─── Input data ───

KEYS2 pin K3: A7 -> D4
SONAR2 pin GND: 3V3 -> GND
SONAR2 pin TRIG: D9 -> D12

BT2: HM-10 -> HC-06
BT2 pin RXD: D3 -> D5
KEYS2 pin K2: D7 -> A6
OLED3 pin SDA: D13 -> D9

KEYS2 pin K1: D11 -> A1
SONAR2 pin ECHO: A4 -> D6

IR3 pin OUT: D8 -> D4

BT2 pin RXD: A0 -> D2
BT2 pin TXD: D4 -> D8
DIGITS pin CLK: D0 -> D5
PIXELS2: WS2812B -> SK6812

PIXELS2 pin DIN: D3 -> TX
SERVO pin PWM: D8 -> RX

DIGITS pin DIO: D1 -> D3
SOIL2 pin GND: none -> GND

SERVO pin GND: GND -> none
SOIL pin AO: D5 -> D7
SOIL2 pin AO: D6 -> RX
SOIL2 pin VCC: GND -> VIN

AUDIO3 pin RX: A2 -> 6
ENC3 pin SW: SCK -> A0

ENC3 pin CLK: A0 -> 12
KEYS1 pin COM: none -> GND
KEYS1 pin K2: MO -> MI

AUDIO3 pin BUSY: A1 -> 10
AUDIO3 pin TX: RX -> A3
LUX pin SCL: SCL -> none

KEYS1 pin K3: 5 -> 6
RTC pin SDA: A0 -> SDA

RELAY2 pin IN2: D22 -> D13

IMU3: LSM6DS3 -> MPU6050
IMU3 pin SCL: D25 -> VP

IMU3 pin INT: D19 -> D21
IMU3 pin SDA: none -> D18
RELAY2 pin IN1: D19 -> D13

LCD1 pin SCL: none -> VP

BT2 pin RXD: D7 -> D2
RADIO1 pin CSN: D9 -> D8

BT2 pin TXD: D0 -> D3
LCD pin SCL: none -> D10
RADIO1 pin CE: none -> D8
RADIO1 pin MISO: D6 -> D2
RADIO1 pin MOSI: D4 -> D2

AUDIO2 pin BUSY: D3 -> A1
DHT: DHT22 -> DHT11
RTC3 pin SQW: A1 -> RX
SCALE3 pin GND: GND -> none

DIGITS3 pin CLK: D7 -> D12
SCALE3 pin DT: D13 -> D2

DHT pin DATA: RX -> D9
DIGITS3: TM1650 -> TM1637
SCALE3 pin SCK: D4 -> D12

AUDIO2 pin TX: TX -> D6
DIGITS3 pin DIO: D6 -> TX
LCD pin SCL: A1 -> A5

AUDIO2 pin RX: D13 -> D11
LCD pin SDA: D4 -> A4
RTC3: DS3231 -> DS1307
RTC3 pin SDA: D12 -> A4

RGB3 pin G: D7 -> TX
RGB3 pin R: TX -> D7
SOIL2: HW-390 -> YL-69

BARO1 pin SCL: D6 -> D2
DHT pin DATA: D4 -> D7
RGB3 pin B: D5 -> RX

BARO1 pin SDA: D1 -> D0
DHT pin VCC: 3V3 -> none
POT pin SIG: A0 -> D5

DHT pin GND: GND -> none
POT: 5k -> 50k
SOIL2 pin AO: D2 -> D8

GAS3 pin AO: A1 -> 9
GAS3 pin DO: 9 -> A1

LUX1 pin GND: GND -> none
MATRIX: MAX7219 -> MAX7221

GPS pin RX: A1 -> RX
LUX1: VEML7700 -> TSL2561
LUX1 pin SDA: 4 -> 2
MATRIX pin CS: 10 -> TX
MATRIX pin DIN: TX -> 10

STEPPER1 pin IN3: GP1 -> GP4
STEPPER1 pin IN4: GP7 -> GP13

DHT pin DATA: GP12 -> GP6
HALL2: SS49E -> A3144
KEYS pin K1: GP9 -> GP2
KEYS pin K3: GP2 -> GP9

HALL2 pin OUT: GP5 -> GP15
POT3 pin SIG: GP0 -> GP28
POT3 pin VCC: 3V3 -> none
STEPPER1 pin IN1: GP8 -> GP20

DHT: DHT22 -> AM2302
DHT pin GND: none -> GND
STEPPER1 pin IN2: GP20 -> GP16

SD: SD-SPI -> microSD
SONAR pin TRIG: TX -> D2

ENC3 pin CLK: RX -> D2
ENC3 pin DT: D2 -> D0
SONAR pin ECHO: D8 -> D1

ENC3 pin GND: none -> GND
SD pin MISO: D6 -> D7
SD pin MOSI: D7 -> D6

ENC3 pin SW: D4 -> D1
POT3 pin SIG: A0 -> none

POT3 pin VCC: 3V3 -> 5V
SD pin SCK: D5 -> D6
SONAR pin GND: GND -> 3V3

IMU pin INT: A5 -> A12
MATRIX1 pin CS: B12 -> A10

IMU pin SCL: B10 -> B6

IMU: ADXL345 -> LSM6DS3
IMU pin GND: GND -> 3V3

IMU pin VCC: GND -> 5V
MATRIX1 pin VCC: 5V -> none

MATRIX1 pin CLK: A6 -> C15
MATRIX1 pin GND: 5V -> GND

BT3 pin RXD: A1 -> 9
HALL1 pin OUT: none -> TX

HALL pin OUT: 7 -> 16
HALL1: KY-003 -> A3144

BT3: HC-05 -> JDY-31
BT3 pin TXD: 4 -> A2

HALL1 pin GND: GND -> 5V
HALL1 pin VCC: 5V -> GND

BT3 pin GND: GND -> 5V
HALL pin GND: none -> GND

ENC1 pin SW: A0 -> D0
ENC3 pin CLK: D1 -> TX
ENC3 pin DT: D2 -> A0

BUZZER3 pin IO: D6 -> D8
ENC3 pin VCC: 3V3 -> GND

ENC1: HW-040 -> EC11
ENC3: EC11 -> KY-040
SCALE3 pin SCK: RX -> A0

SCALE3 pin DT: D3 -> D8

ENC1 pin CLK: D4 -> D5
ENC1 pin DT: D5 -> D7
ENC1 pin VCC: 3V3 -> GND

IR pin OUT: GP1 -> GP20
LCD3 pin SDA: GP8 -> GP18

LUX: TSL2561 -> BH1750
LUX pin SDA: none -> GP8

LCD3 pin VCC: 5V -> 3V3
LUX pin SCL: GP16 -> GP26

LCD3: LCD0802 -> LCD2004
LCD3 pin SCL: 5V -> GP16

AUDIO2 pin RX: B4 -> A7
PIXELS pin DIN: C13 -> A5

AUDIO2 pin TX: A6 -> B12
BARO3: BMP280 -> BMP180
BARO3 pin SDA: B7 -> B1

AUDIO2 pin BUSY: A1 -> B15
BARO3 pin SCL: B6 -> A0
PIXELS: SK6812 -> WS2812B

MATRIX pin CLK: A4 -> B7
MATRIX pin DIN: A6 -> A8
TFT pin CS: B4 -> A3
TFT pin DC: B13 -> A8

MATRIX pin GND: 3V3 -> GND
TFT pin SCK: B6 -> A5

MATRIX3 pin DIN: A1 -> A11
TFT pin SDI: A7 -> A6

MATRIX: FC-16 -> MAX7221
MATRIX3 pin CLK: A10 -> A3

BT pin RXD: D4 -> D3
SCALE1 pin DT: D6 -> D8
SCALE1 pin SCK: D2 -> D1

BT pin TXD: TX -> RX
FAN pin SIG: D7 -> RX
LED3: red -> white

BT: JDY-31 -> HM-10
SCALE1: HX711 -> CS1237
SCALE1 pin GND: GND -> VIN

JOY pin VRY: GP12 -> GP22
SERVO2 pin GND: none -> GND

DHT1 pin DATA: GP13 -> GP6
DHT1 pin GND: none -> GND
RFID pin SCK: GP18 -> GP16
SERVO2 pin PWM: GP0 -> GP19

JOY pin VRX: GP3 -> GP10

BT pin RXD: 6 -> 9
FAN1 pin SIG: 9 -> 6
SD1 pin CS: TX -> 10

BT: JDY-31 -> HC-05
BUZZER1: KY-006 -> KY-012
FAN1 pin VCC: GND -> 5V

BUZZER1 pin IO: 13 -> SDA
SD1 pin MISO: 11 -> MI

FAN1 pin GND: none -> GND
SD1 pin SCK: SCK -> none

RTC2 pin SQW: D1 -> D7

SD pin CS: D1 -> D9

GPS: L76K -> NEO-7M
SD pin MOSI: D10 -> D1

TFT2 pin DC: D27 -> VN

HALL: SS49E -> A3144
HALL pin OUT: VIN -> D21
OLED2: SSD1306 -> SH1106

───

● Goal of the exercise
Take each line above that holds the string "ECHO" and copy it.

● Solution to the problem
SONAR2 pin ECHO: A4 -> D6
SONAR pin ECHO: D8 -> D1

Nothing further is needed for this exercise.